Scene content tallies
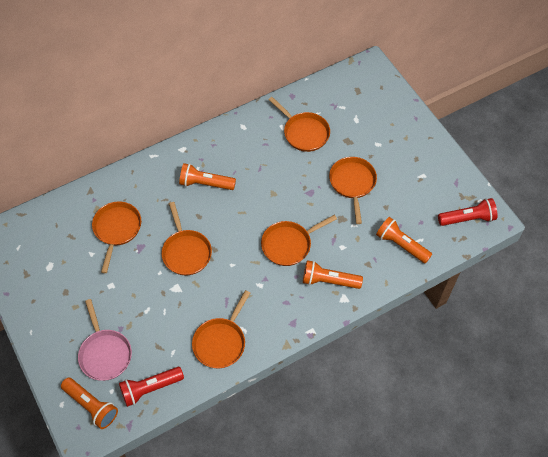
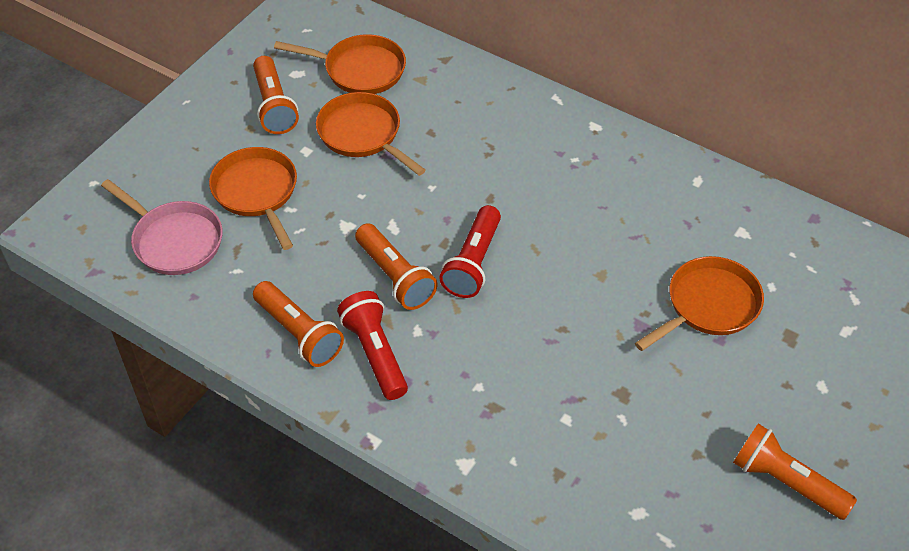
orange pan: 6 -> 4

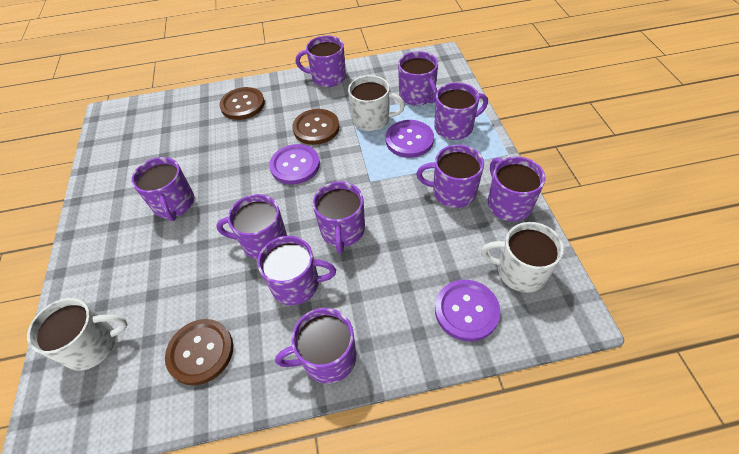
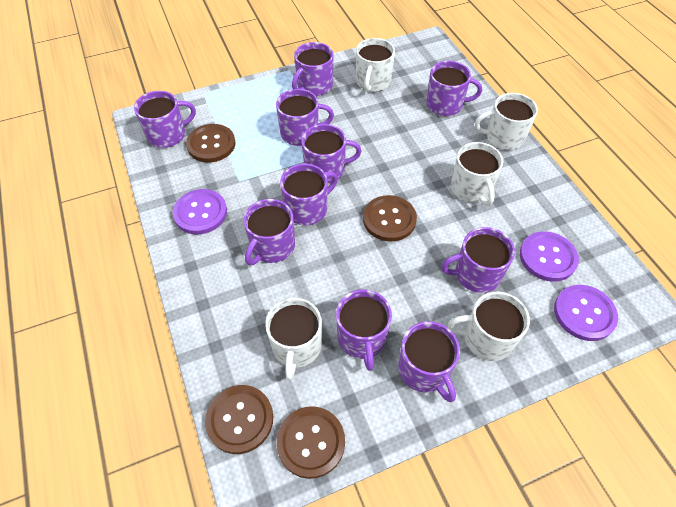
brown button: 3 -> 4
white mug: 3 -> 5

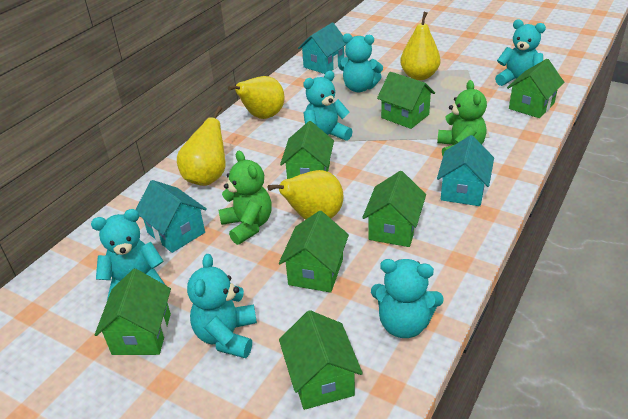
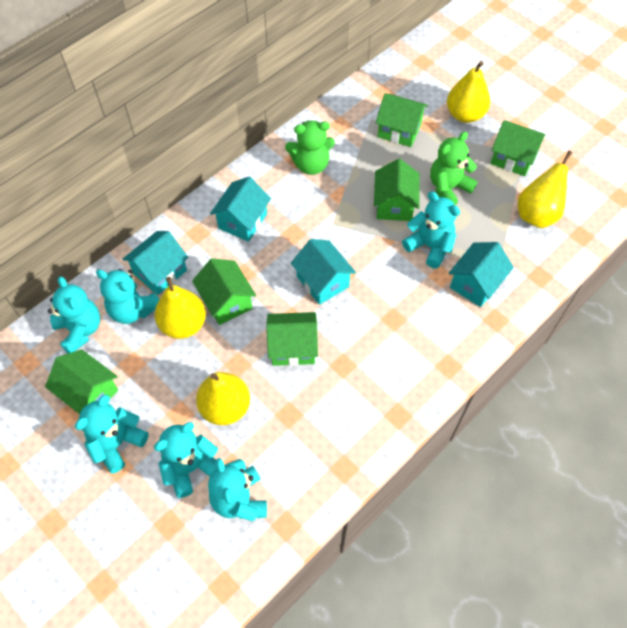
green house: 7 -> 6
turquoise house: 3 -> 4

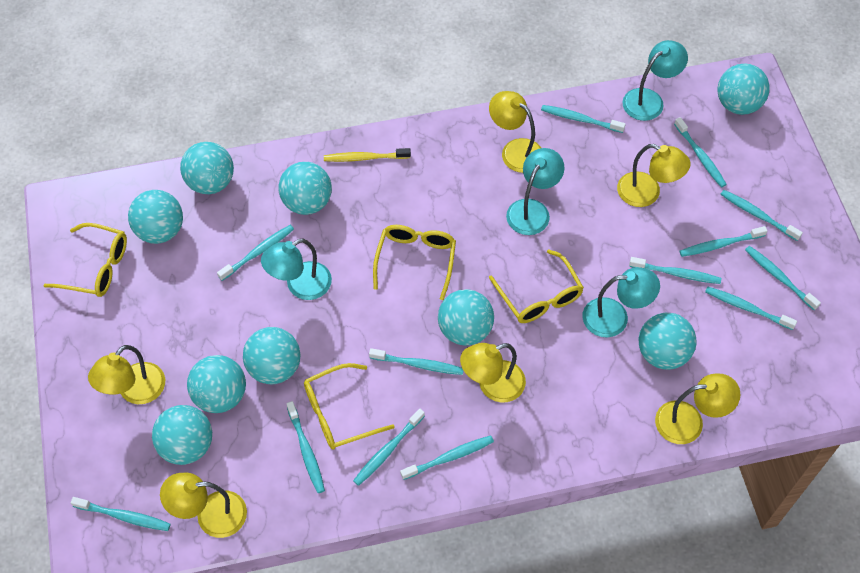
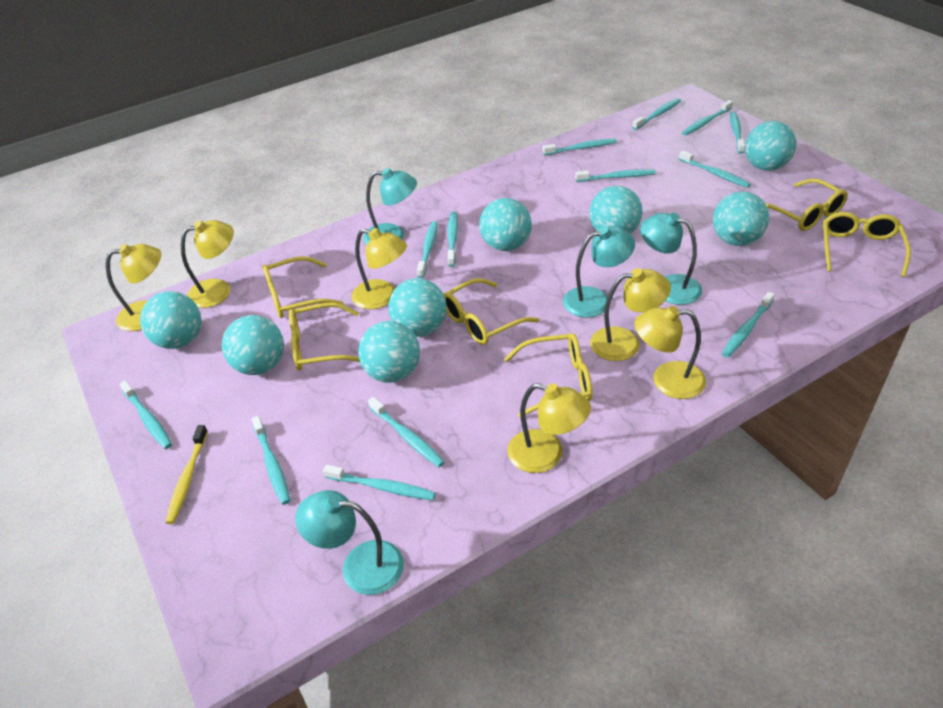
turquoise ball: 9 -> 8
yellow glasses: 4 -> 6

EXERCISE PROMPT
The data above must be given again in full and unaltered, minus its images.

REPLY TO THE EXERCISE
orange pan: 6 -> 4

brown button: 3 -> 4
white mug: 3 -> 5

green house: 7 -> 6
turquoise house: 3 -> 4

turquoise ball: 9 -> 8
yellow glasses: 4 -> 6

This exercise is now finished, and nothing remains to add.